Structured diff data
..............................

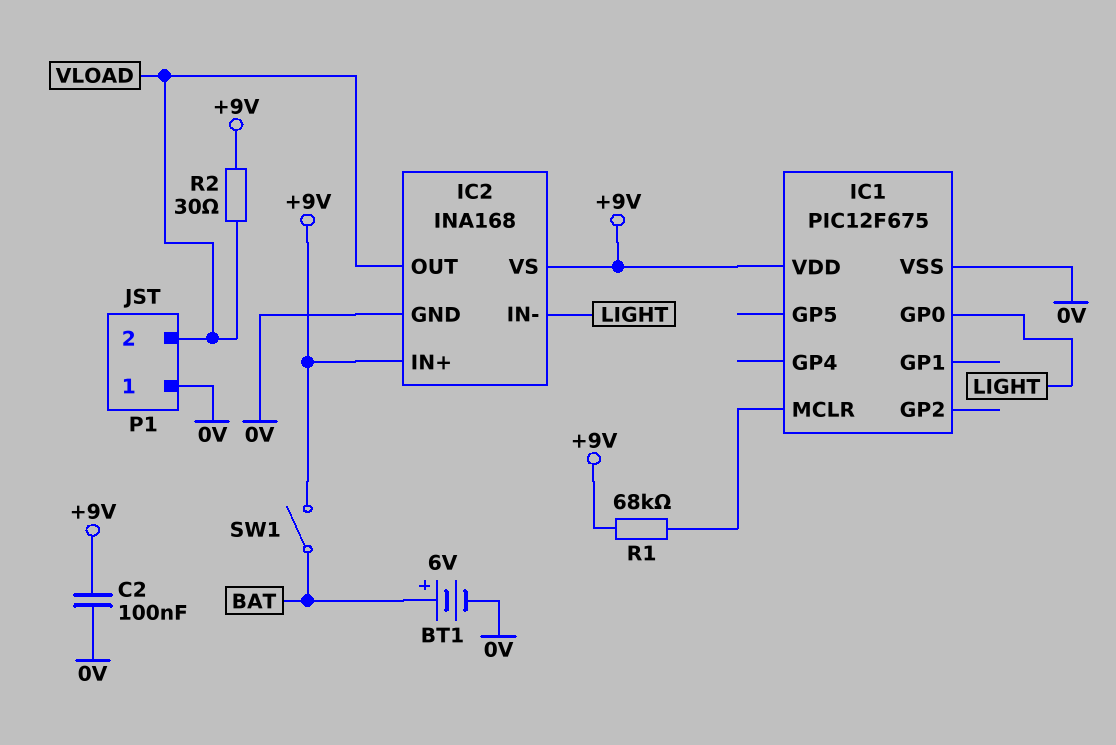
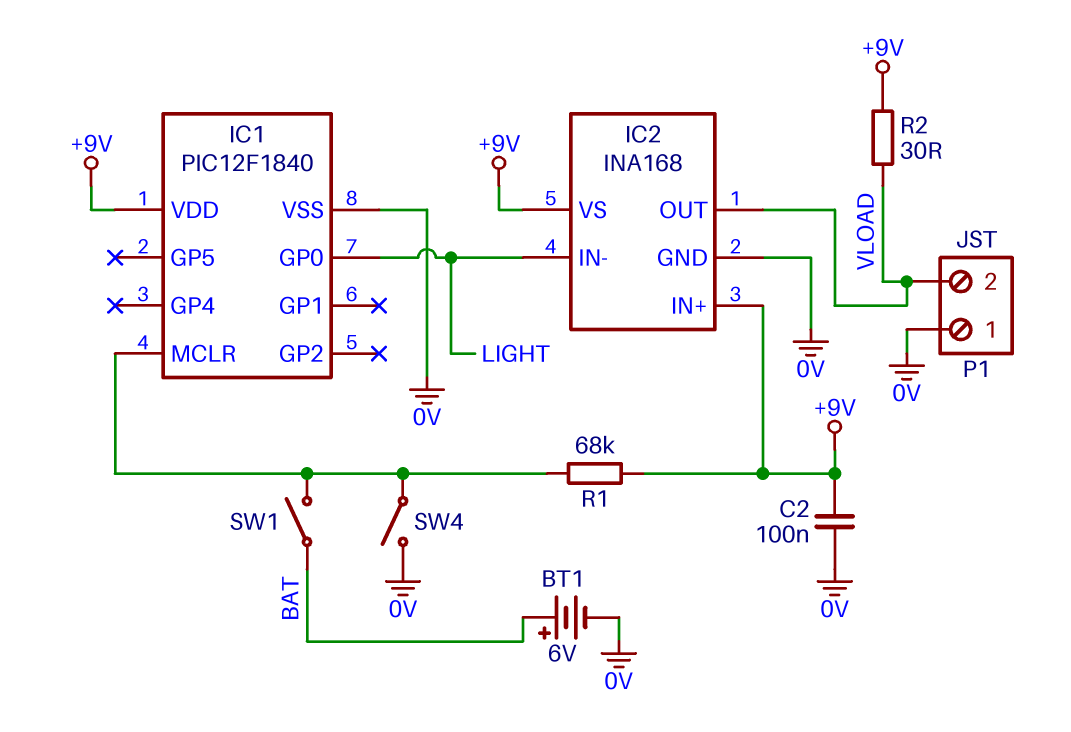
IC1: PIC12F675 -> PIC12F1840
SW1: switch (+9V, BAT) -> switch (BAT, IC1/MCLR)
SW4: none -> switch (0V, IC1/MCLR)

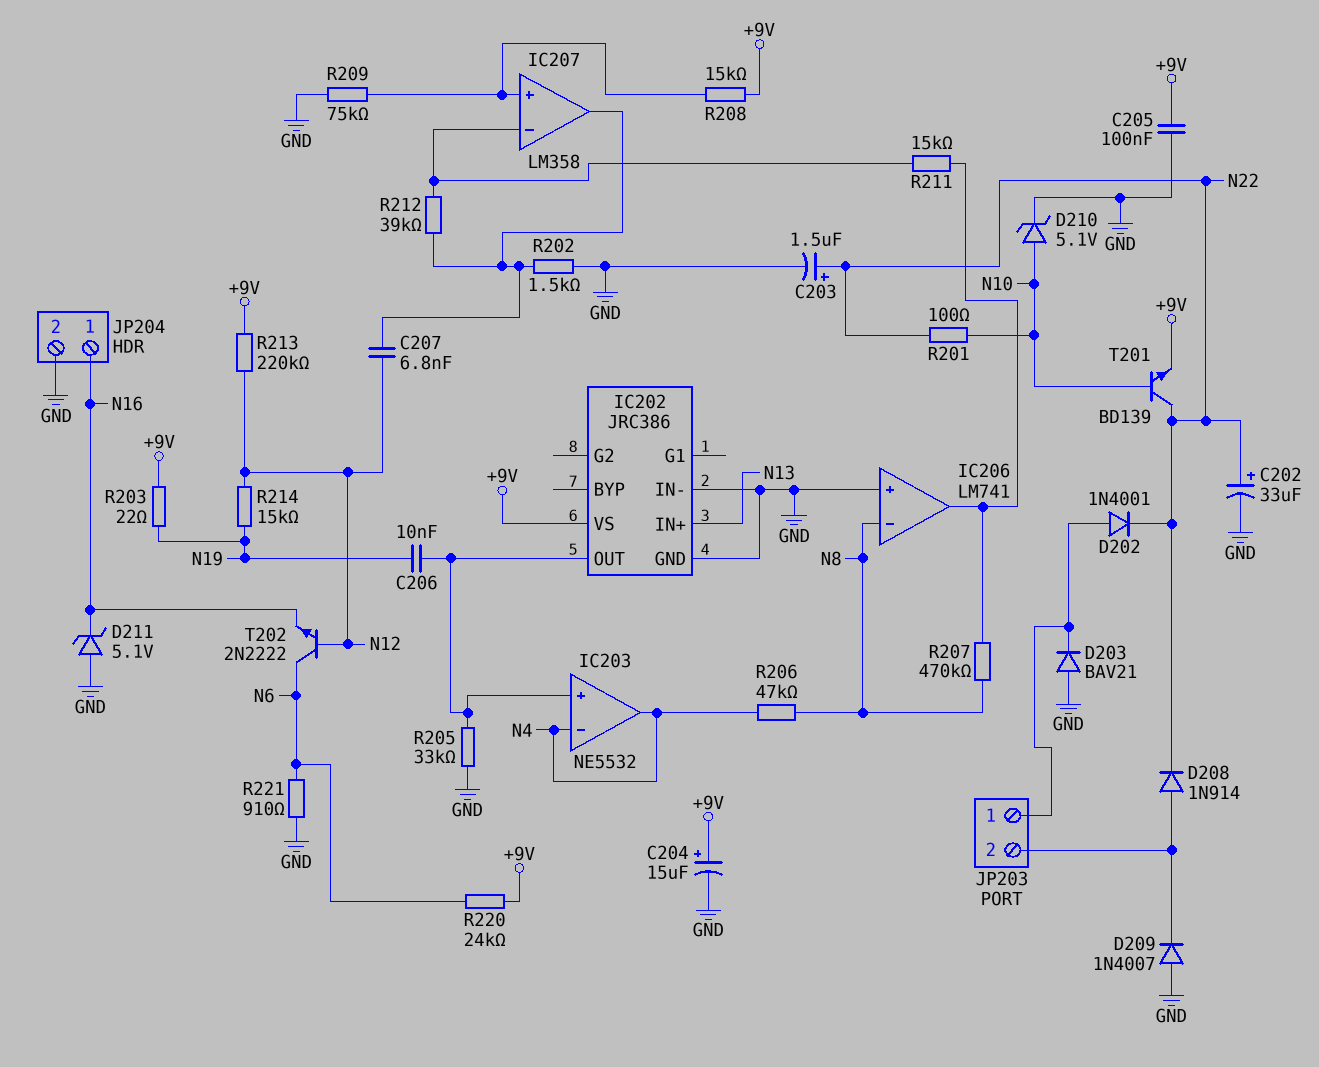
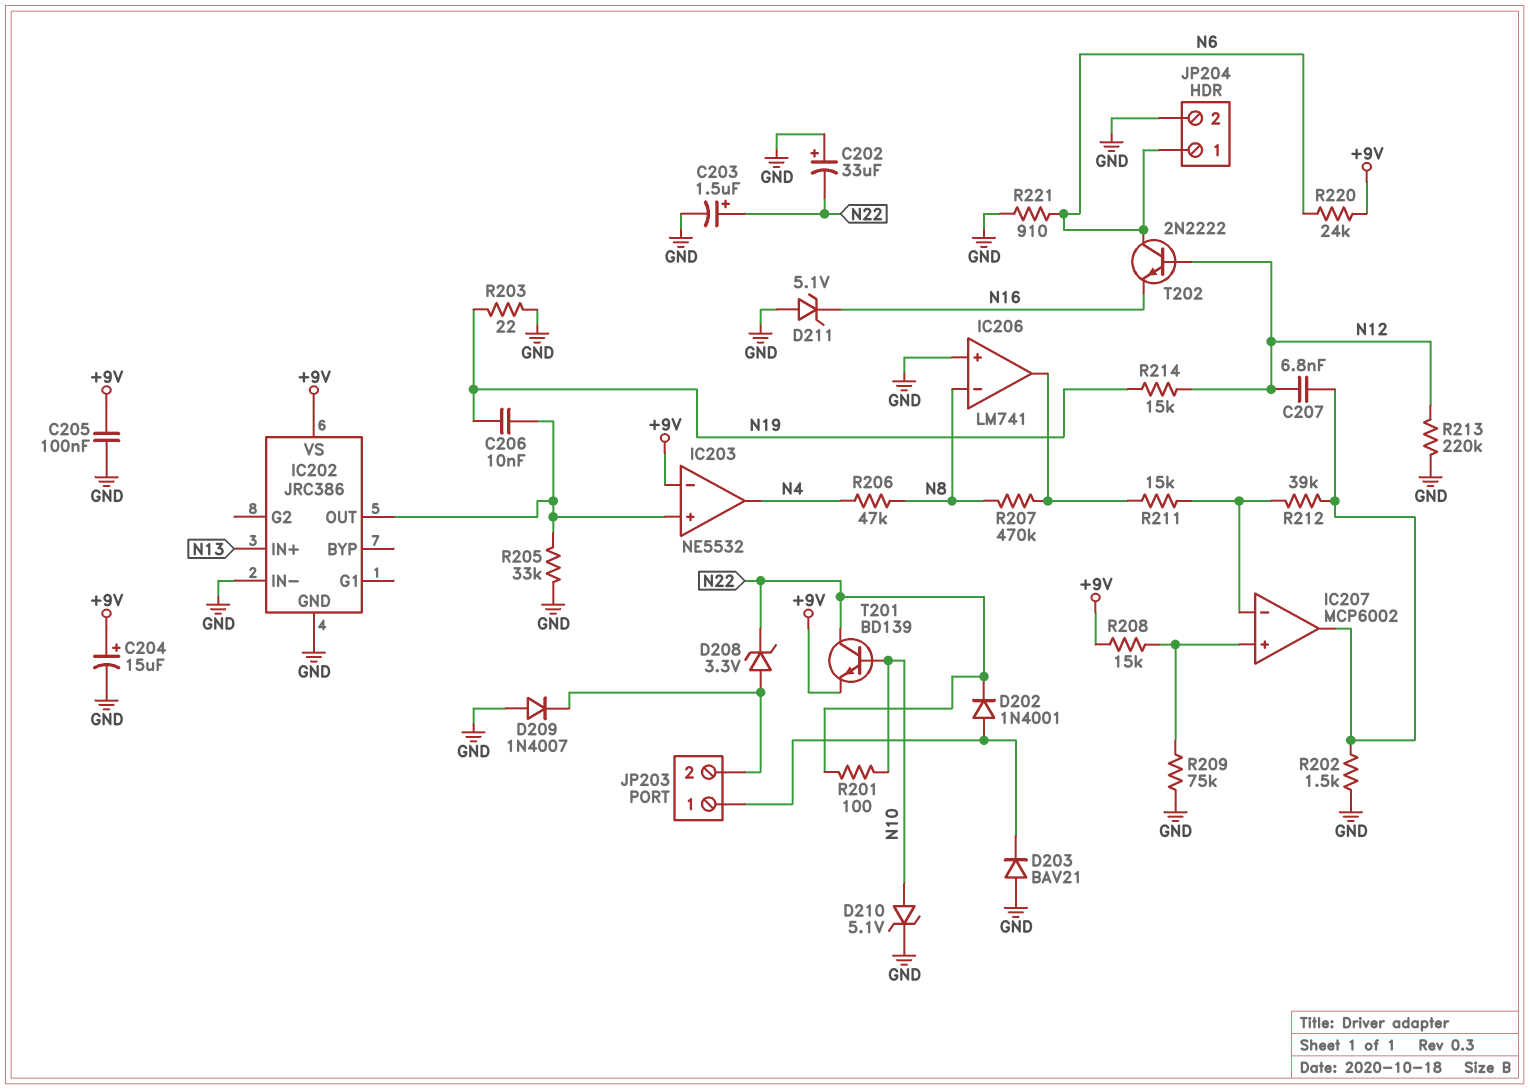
C202: 33uF (plus N22, minus GND) -> 33uF (plus GND, minus N22)
D208: diode 1N914 (A JP203/2, K N22) -> zener 3.3V (A JP203/2, K N22)
IC203 pin in-: N4 -> +9V
IC207: LM358 -> MCP6002
JP204 pin 1: N16 -> N6
R203: 22 (+9V, N19) -> 22 (GND, N19)
R213: 220k (+9V, N12) -> 220k (GND, N12)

..............................

> **Exercise brief**
Nothing but an exact copy of the data, without its images, should make up your answer.

> **Response**
IC1: PIC12F675 -> PIC12F1840
SW1: switch (+9V, BAT) -> switch (BAT, IC1/MCLR)
SW4: none -> switch (0V, IC1/MCLR)

C202: 33uF (plus N22, minus GND) -> 33uF (plus GND, minus N22)
D208: diode 1N914 (A JP203/2, K N22) -> zener 3.3V (A JP203/2, K N22)
IC203 pin in-: N4 -> +9V
IC207: LM358 -> MCP6002
JP204 pin 1: N16 -> N6
R203: 22 (+9V, N19) -> 22 (GND, N19)
R213: 220k (+9V, N12) -> 220k (GND, N12)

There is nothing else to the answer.